- **Exercise goal**:
Swap each "translucent plastic toys" in the entries below for "clear plastic toys" and write the entries out again with nothing else changed. Leave the pictures out.

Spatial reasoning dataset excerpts
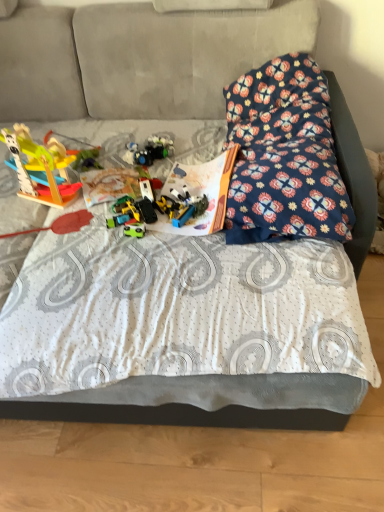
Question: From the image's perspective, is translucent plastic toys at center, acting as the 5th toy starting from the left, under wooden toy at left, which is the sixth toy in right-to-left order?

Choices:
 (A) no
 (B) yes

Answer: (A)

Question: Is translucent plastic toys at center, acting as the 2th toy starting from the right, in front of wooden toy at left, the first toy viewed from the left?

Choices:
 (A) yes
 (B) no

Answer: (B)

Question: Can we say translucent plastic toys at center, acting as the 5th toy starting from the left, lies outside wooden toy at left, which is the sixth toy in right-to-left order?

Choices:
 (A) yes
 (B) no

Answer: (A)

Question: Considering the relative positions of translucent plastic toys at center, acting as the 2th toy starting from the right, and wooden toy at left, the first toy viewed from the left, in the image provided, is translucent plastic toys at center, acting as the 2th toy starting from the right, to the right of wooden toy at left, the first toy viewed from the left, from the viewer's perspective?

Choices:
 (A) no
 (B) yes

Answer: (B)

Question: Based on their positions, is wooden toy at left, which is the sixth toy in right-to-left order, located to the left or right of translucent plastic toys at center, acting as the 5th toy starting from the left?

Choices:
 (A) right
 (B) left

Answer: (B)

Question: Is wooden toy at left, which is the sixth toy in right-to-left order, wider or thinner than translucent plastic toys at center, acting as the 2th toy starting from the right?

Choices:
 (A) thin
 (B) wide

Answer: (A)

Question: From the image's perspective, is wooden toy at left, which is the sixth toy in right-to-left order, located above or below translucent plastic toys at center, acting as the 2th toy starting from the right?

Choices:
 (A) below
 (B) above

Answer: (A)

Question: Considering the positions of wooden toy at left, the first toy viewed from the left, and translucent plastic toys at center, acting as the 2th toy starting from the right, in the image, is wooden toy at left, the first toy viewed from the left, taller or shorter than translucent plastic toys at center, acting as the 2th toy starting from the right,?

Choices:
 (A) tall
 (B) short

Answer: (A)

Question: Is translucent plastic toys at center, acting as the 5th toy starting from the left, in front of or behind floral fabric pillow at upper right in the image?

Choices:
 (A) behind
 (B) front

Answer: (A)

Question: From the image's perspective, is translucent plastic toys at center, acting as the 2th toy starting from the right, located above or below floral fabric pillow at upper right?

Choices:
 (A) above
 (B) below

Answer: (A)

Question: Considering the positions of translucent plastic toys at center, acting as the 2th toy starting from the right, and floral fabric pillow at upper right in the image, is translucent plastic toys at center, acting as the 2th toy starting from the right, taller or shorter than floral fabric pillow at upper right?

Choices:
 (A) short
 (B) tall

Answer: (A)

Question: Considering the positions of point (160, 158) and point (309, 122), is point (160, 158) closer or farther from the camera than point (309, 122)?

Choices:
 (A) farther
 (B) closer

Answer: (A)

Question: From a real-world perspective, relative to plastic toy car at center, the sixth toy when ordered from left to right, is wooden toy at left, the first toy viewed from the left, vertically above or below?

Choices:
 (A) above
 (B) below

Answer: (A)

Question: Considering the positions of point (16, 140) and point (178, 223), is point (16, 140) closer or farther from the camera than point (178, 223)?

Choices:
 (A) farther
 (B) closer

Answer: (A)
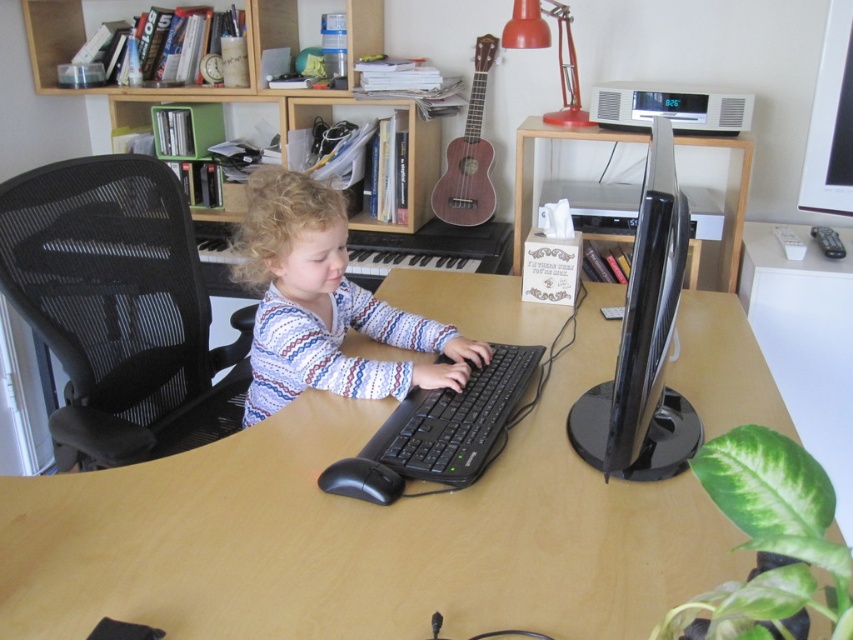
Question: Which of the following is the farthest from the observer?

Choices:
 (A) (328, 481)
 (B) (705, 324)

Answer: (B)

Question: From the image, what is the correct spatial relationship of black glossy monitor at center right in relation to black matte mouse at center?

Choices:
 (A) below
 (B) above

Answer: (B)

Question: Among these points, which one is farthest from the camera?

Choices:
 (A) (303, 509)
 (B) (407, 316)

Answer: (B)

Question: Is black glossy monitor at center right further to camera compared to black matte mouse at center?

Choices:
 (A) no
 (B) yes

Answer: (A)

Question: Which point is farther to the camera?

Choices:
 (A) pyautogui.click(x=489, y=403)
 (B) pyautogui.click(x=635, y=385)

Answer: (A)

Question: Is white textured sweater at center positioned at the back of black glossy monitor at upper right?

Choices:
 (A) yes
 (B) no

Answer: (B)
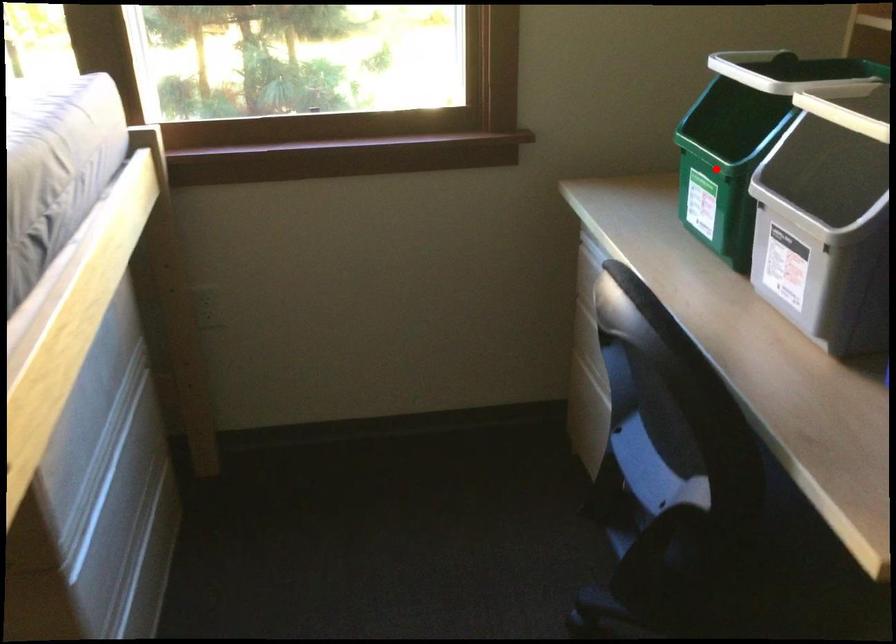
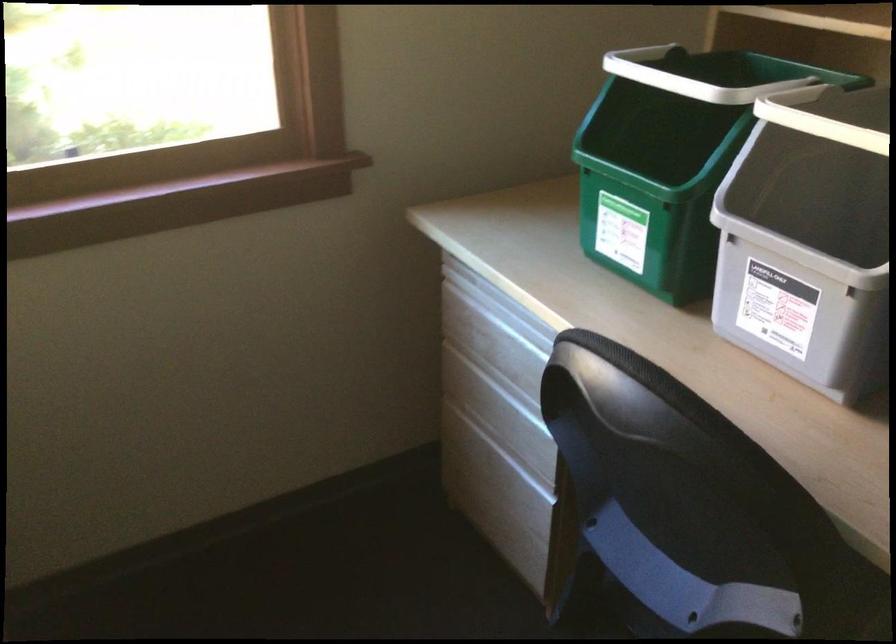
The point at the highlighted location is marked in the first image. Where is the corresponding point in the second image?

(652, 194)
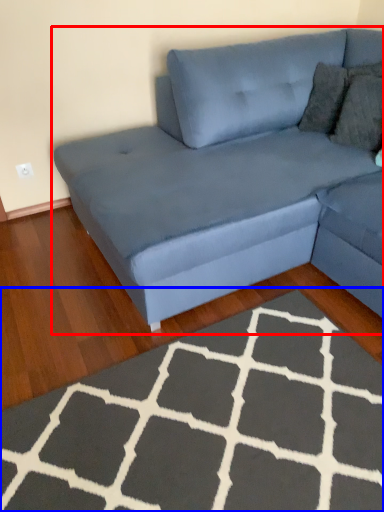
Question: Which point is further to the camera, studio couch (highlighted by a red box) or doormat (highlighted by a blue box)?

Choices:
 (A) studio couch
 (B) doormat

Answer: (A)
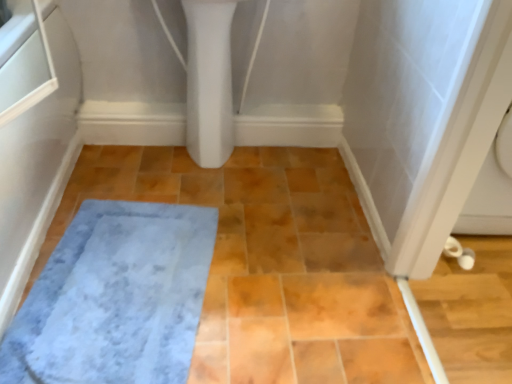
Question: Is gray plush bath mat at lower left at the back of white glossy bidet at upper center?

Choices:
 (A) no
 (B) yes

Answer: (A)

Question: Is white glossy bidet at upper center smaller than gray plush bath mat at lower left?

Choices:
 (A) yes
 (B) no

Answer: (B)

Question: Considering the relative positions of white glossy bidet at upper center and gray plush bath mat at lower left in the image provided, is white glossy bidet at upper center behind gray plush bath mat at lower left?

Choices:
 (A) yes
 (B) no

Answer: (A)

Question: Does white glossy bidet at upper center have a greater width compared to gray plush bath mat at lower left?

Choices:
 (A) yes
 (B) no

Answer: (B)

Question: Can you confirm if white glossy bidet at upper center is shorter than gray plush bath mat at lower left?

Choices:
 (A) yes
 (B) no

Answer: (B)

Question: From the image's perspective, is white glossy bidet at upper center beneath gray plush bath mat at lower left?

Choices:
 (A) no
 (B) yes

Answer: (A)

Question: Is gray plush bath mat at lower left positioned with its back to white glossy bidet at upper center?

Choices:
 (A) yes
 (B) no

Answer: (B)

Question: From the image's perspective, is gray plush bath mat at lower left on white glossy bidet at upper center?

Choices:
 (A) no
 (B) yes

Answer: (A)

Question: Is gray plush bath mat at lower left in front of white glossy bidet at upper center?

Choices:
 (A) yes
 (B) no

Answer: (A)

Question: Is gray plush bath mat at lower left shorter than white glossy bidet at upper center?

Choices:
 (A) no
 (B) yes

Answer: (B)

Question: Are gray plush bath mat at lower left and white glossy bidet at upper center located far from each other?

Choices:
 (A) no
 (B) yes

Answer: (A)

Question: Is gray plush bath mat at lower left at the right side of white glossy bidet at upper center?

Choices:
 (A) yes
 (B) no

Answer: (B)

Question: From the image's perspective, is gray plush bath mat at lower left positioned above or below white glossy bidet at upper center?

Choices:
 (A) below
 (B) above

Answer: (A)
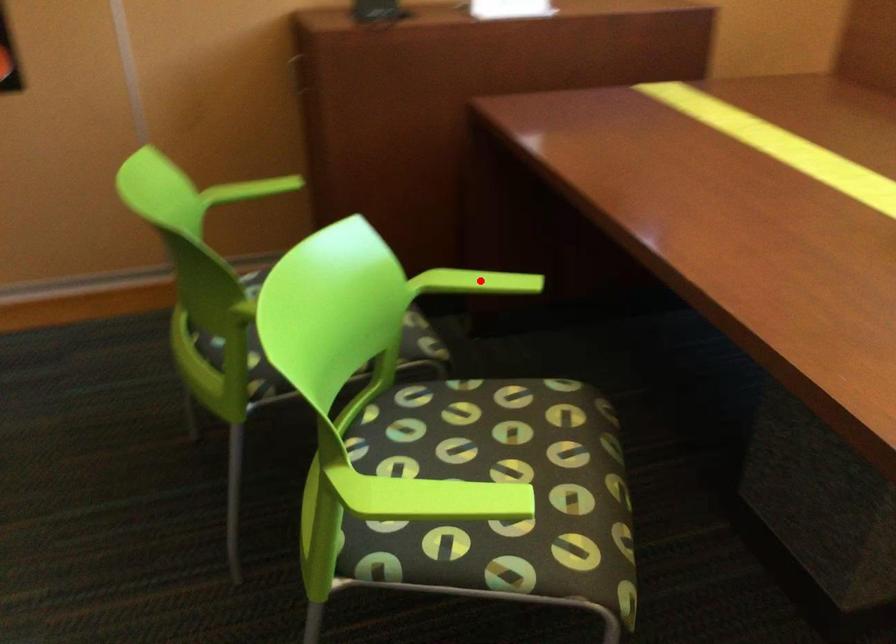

- **Answer to this exercise**:
Question: From the image's perspective, is clear plastic toys at center, acting as the 5th toy starting from the left, under wooden toy at left, which is the sixth toy in right-to-left order?

Choices:
 (A) no
 (B) yes

Answer: (A)

Question: Is clear plastic toys at center, acting as the 2th toy starting from the right, in front of wooden toy at left, the first toy viewed from the left?

Choices:
 (A) yes
 (B) no

Answer: (B)

Question: Can we say clear plastic toys at center, acting as the 5th toy starting from the left, lies outside wooden toy at left, which is the sixth toy in right-to-left order?

Choices:
 (A) yes
 (B) no

Answer: (A)

Question: Considering the relative positions of clear plastic toys at center, acting as the 2th toy starting from the right, and wooden toy at left, the first toy viewed from the left, in the image provided, is clear plastic toys at center, acting as the 2th toy starting from the right, to the right of wooden toy at left, the first toy viewed from the left, from the viewer's perspective?

Choices:
 (A) no
 (B) yes

Answer: (B)

Question: Based on their positions, is wooden toy at left, which is the sixth toy in right-to-left order, located to the left or right of clear plastic toys at center, acting as the 5th toy starting from the left?

Choices:
 (A) right
 (B) left

Answer: (B)

Question: Is wooden toy at left, which is the sixth toy in right-to-left order, wider or thinner than clear plastic toys at center, acting as the 2th toy starting from the right?

Choices:
 (A) thin
 (B) wide

Answer: (A)

Question: From the image's perspective, is wooden toy at left, which is the sixth toy in right-to-left order, located above or below clear plastic toys at center, acting as the 2th toy starting from the right?

Choices:
 (A) below
 (B) above

Answer: (A)

Question: Considering the positions of wooden toy at left, the first toy viewed from the left, and clear plastic toys at center, acting as the 2th toy starting from the right, in the image, is wooden toy at left, the first toy viewed from the left, taller or shorter than clear plastic toys at center, acting as the 2th toy starting from the right,?

Choices:
 (A) tall
 (B) short

Answer: (A)

Question: Is clear plastic toys at center, acting as the 5th toy starting from the left, in front of or behind floral fabric pillow at upper right in the image?

Choices:
 (A) behind
 (B) front

Answer: (A)

Question: From the image's perspective, is clear plastic toys at center, acting as the 2th toy starting from the right, located above or below floral fabric pillow at upper right?

Choices:
 (A) above
 (B) below

Answer: (A)

Question: Considering the positions of clear plastic toys at center, acting as the 2th toy starting from the right, and floral fabric pillow at upper right in the image, is clear plastic toys at center, acting as the 2th toy starting from the right, taller or shorter than floral fabric pillow at upper right?

Choices:
 (A) short
 (B) tall

Answer: (A)

Question: Considering the positions of point (160, 158) and point (309, 122), is point (160, 158) closer or farther from the camera than point (309, 122)?

Choices:
 (A) farther
 (B) closer

Answer: (A)

Question: From a real-world perspective, relative to plastic toy car at center, the sixth toy when ordered from left to right, is wooden toy at left, the first toy viewed from the left, vertically above or below?

Choices:
 (A) above
 (B) below

Answer: (A)

Question: Considering the positions of point (16, 140) and point (178, 223), is point (16, 140) closer or farther from the camera than point (178, 223)?

Choices:
 (A) farther
 (B) closer

Answer: (A)
Question: Which of the following is the farthest from the observer?

Choices:
 (A) (328, 481)
 (B) (705, 324)

Answer: (B)

Question: From the image, what is the correct spatial relationship of black glossy monitor at center right in relation to black matte mouse at center?

Choices:
 (A) below
 (B) above

Answer: (B)

Question: Among these points, which one is farthest from the camera?

Choices:
 (A) (303, 509)
 (B) (407, 316)

Answer: (B)

Question: Is black glossy monitor at center right further to camera compared to black matte mouse at center?

Choices:
 (A) no
 (B) yes

Answer: (A)

Question: Which point is farther to the camera?

Choices:
 (A) pyautogui.click(x=489, y=403)
 (B) pyautogui.click(x=635, y=385)

Answer: (A)

Question: Is white textured sweater at center positioned at the back of black glossy monitor at upper right?

Choices:
 (A) yes
 (B) no

Answer: (B)
The point at the highlighted location is marked in the first image. Where is the corresponding point in the second image?

(652, 194)
Question: Which point is further to the camera, studio couch (highlighted by a red box) or doormat (highlighted by a blue box)?

Choices:
 (A) studio couch
 (B) doormat

Answer: (A)
Question: Is gray plush bath mat at lower left at the back of white glossy bidet at upper center?

Choices:
 (A) no
 (B) yes

Answer: (A)

Question: Is white glossy bidet at upper center smaller than gray plush bath mat at lower left?

Choices:
 (A) yes
 (B) no

Answer: (B)

Question: Considering the relative positions of white glossy bidet at upper center and gray plush bath mat at lower left in the image provided, is white glossy bidet at upper center behind gray plush bath mat at lower left?

Choices:
 (A) yes
 (B) no

Answer: (A)

Question: Does white glossy bidet at upper center have a greater width compared to gray plush bath mat at lower left?

Choices:
 (A) yes
 (B) no

Answer: (B)

Question: Can you confirm if white glossy bidet at upper center is shorter than gray plush bath mat at lower left?

Choices:
 (A) yes
 (B) no

Answer: (B)

Question: From the image's perspective, is white glossy bidet at upper center beneath gray plush bath mat at lower left?

Choices:
 (A) no
 (B) yes

Answer: (A)

Question: Is gray plush bath mat at lower left positioned with its back to white glossy bidet at upper center?

Choices:
 (A) yes
 (B) no

Answer: (B)

Question: From the image's perspective, is gray plush bath mat at lower left on white glossy bidet at upper center?

Choices:
 (A) no
 (B) yes

Answer: (A)

Question: Is gray plush bath mat at lower left in front of white glossy bidet at upper center?

Choices:
 (A) yes
 (B) no

Answer: (A)

Question: Is gray plush bath mat at lower left shorter than white glossy bidet at upper center?

Choices:
 (A) no
 (B) yes

Answer: (B)

Question: Are gray plush bath mat at lower left and white glossy bidet at upper center located far from each other?

Choices:
 (A) no
 (B) yes

Answer: (A)

Question: Is gray plush bath mat at lower left at the right side of white glossy bidet at upper center?

Choices:
 (A) yes
 (B) no

Answer: (B)

Question: From the image's perspective, is gray plush bath mat at lower left positioned above or below white glossy bidet at upper center?

Choices:
 (A) below
 (B) above

Answer: (A)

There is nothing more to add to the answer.